◆ STORED DATA:
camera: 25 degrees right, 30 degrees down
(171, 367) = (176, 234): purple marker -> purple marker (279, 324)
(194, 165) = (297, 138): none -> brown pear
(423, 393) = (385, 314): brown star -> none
---
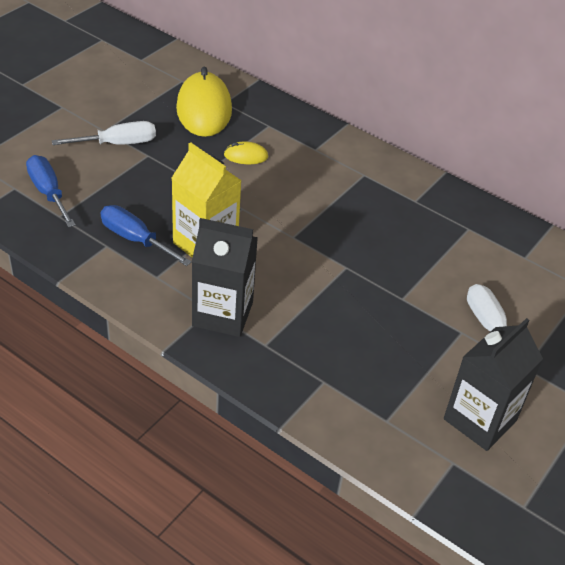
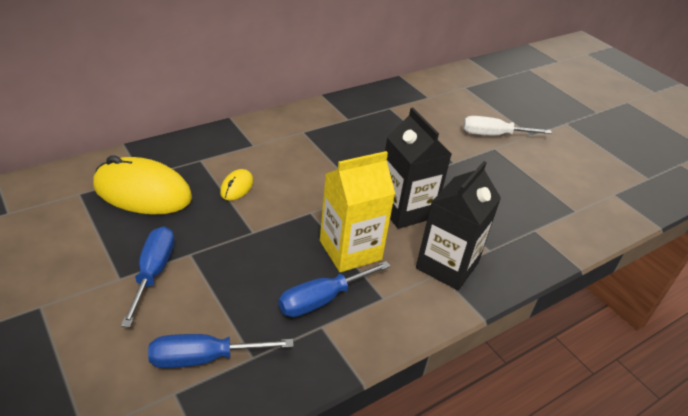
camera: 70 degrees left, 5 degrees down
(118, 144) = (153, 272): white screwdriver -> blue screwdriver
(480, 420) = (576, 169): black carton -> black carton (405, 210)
---
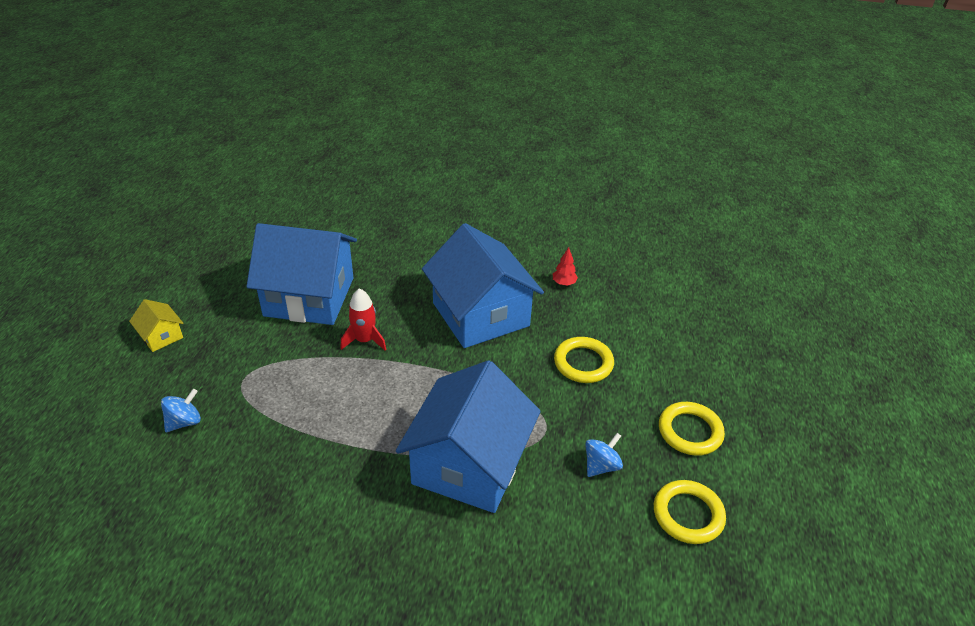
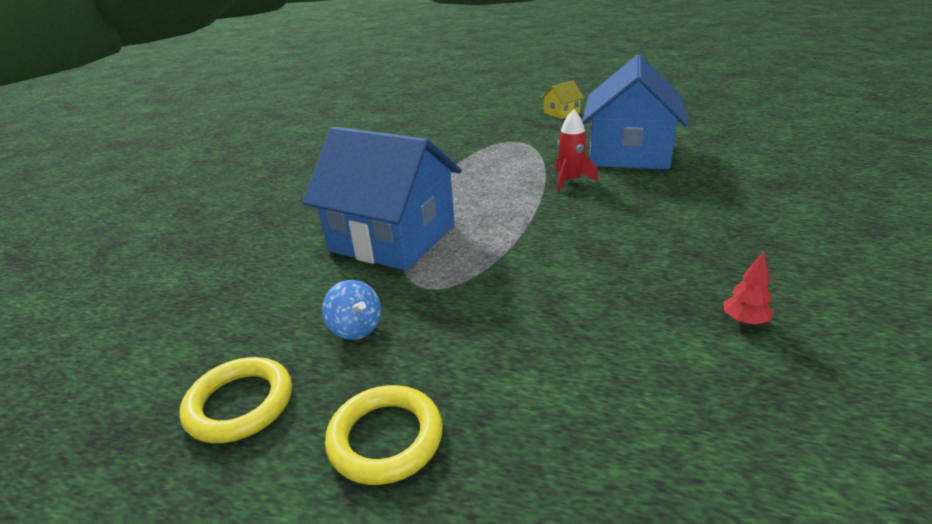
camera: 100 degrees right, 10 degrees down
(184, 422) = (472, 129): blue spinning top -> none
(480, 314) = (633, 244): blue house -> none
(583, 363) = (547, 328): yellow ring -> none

◆ WHAT YOU ARE ASKED TO DO: In the entries above, one line contains "camera: 25 degrees right, 30 degrees down" and another contains "(423, 393) = (385, 314): brown star -> none". Reproduce exactly those two lines and the lines between them, nothing else.

◆ RESPONSE FOR THIS EXERCISE:
camera: 25 degrees right, 30 degrees down
(171, 367) = (176, 234): purple marker -> purple marker (279, 324)
(194, 165) = (297, 138): none -> brown pear
(423, 393) = (385, 314): brown star -> none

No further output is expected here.